Exercise goal >> Say how many lines of the records include the string "BUSY". Nothing else belongs in the answer.

[Revision comparison data]
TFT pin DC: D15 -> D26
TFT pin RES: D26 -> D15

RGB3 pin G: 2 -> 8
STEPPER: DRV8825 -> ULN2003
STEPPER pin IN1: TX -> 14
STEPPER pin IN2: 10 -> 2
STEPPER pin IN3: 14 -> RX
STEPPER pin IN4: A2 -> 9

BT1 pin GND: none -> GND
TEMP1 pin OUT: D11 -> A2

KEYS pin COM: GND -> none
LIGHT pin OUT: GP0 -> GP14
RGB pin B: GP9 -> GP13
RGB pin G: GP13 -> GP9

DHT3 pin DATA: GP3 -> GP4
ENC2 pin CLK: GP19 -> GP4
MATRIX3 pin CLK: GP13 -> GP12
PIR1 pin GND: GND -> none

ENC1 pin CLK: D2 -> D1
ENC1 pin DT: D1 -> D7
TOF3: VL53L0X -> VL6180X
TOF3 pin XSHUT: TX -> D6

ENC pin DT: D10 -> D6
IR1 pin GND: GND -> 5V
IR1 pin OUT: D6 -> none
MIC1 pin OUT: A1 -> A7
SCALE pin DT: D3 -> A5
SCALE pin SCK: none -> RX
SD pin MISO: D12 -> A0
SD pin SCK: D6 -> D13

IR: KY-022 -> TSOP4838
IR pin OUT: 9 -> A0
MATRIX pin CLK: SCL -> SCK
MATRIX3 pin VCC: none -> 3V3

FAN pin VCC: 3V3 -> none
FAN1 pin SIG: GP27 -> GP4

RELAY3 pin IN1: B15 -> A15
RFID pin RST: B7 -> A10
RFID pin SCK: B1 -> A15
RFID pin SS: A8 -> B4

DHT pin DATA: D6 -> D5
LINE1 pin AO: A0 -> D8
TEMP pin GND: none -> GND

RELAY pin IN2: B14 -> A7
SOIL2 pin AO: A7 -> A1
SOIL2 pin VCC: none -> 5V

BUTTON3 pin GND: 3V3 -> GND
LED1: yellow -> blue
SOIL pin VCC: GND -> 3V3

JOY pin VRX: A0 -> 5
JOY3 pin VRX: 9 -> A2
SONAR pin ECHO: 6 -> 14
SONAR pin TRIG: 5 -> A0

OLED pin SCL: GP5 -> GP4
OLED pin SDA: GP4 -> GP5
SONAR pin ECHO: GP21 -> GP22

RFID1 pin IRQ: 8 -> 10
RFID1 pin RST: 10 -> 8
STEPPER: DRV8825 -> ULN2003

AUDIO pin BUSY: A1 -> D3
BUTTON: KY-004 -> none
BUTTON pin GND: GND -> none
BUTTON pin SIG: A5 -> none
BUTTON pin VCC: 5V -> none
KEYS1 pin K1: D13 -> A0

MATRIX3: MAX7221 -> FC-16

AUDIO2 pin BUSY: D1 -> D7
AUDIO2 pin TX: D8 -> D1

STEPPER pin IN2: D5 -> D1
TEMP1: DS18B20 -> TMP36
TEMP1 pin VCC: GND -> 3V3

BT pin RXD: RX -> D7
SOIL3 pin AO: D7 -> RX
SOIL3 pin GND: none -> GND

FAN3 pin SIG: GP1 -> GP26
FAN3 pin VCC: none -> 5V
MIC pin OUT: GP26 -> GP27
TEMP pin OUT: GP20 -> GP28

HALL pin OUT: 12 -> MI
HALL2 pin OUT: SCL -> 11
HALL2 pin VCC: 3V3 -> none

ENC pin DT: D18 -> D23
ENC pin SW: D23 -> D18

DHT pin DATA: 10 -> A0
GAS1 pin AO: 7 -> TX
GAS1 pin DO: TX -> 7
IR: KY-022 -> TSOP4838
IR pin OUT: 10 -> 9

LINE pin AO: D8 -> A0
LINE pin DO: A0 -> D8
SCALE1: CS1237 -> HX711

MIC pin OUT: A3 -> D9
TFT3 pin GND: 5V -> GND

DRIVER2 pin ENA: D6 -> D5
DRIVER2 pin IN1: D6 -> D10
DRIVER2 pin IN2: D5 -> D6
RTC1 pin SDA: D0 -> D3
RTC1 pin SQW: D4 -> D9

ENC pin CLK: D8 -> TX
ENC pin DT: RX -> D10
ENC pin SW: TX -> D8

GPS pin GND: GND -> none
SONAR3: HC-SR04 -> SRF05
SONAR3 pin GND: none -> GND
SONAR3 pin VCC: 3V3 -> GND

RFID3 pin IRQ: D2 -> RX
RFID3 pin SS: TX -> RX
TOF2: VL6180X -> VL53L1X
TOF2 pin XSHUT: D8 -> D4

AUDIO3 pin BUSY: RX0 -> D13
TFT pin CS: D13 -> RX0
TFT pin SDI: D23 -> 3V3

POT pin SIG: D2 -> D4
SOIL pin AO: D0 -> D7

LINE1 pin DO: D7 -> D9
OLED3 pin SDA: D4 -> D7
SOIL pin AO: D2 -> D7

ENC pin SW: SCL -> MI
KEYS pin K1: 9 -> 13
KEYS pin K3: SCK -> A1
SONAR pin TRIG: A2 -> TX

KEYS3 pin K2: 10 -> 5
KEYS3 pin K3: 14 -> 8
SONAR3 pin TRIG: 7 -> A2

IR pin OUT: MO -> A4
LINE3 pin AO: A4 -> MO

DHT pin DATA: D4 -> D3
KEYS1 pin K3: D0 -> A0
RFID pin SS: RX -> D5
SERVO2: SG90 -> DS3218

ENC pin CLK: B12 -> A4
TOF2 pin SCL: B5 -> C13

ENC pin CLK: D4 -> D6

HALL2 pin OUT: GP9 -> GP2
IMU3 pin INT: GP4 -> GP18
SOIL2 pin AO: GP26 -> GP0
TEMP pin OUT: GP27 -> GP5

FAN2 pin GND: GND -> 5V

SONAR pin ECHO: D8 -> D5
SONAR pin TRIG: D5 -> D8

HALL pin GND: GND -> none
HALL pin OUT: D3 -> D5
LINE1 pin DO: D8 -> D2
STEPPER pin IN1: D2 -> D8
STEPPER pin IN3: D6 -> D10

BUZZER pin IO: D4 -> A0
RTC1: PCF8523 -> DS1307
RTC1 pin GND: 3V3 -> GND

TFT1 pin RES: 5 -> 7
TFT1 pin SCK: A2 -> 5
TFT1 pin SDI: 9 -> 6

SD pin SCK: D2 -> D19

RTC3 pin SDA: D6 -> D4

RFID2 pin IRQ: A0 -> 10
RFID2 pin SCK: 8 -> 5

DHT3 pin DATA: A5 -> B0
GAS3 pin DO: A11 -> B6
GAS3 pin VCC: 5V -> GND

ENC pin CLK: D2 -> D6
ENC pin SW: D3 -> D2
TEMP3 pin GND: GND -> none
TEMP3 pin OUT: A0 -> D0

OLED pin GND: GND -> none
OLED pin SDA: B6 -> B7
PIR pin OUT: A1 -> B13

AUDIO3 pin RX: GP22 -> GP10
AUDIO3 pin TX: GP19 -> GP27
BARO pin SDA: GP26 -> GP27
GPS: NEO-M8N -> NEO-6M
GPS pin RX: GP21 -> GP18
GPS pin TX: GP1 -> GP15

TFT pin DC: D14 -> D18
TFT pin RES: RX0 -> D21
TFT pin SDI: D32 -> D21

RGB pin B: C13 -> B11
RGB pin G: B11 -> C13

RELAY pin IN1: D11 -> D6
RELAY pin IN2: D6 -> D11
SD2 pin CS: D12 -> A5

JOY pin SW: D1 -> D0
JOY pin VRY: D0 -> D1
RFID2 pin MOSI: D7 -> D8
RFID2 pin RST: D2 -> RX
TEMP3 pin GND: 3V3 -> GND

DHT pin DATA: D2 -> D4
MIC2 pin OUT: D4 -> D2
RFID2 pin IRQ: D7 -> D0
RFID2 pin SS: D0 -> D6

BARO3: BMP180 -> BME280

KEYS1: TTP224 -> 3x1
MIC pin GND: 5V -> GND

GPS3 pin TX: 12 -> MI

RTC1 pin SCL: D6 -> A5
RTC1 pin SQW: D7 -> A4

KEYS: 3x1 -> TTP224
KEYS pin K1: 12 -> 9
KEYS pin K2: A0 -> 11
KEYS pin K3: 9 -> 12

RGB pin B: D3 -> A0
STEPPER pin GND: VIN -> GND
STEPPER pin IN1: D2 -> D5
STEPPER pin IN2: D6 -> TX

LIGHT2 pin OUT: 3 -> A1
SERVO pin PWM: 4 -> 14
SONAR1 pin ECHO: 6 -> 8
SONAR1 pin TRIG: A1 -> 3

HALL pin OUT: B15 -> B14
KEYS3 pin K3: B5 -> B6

Written reply >> 3